_What the exercise asks_
Among the entries below, find the line with "orange bucket: 1 -> 0", then quote it and each following line up to and including the line with "orange teddy bear: 6 -> 4", and nothing else.

_Task inputs_
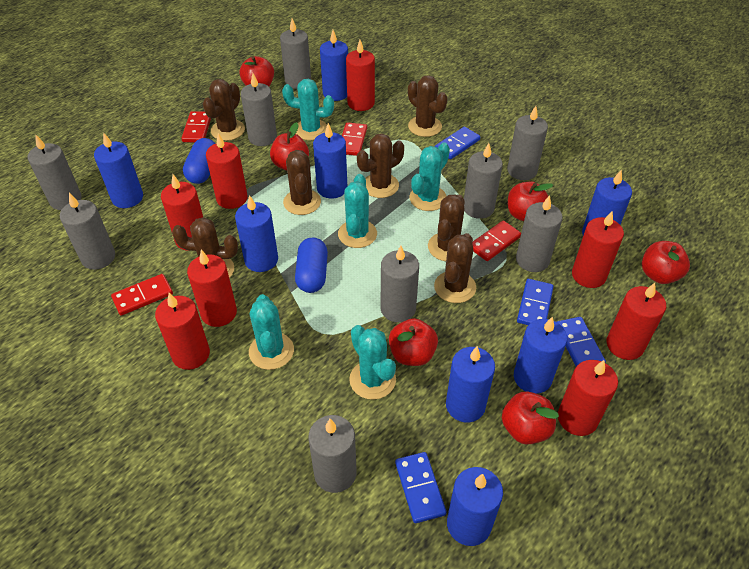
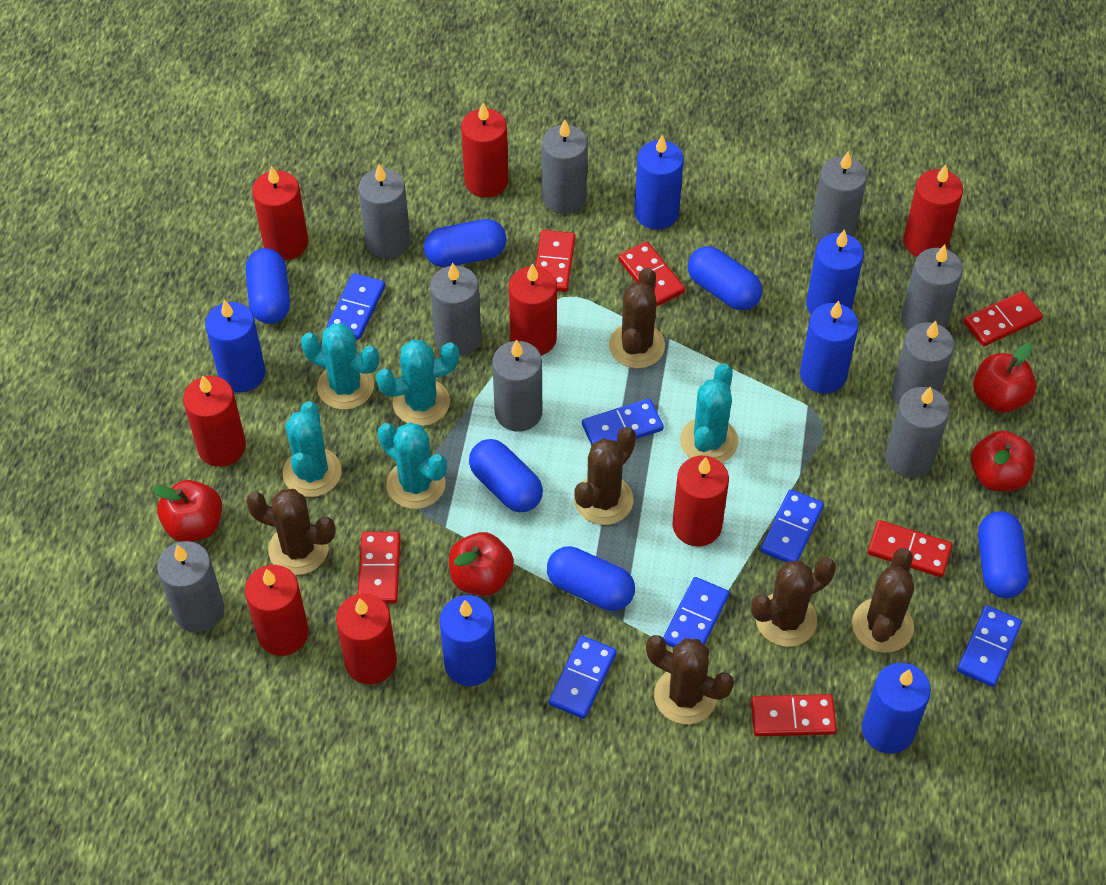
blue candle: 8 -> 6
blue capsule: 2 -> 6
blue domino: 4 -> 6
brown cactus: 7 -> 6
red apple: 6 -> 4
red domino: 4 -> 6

==

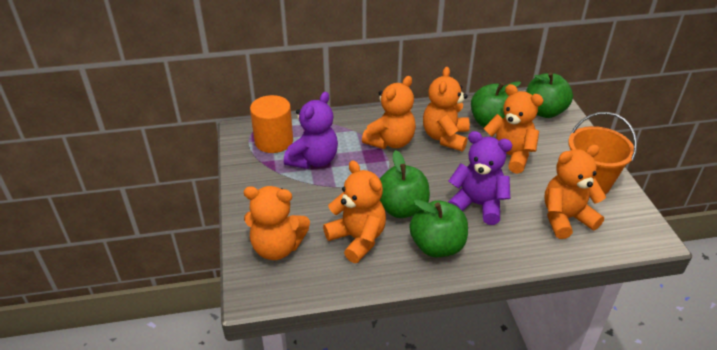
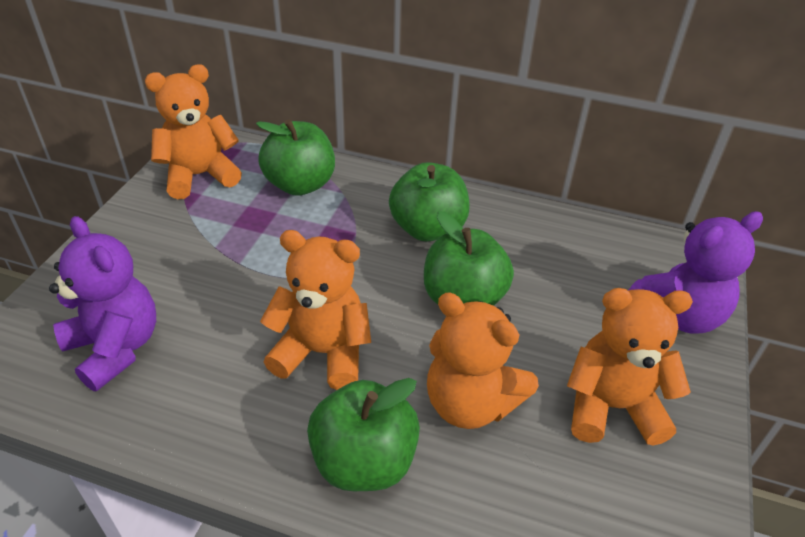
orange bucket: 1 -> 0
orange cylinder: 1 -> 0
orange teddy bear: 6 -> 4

==

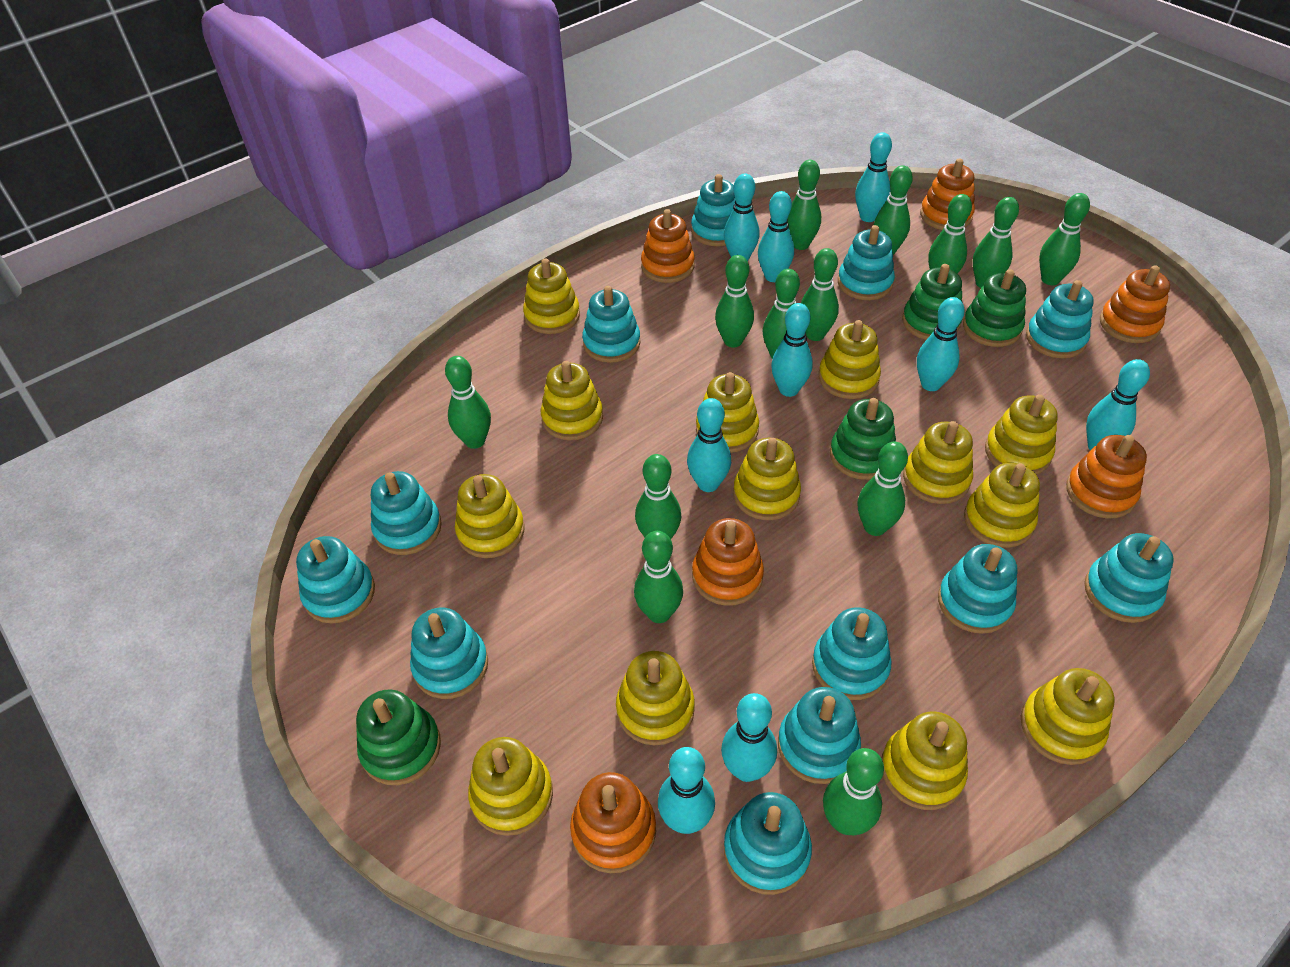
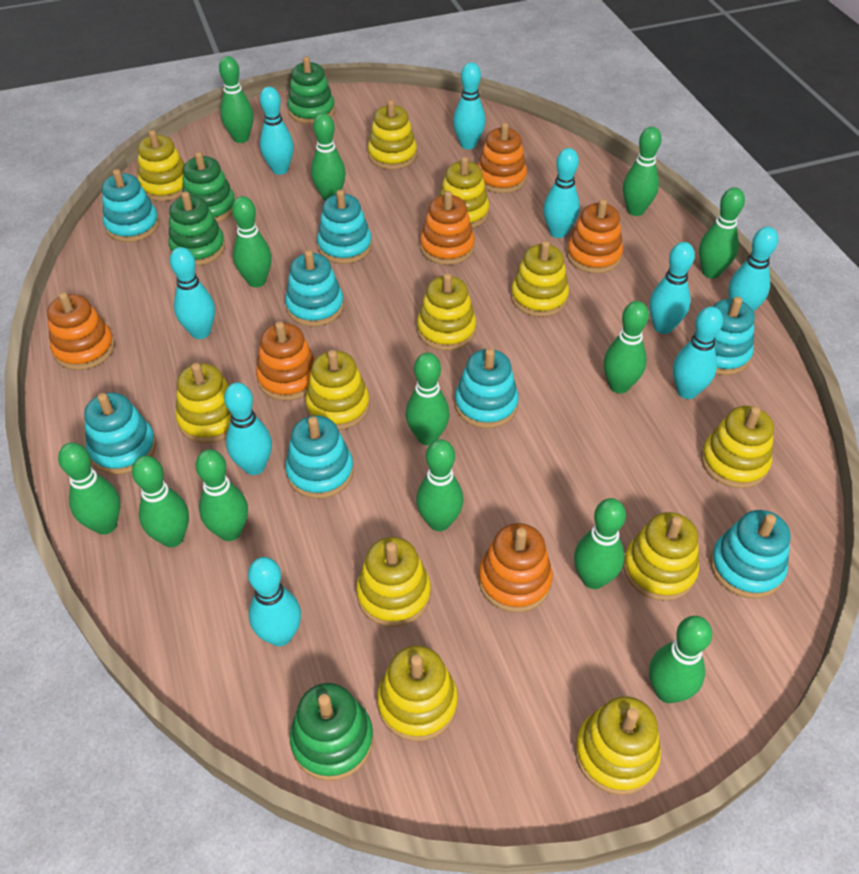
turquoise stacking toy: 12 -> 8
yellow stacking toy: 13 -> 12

_Response box_
orange bucket: 1 -> 0
orange cylinder: 1 -> 0
orange teddy bear: 6 -> 4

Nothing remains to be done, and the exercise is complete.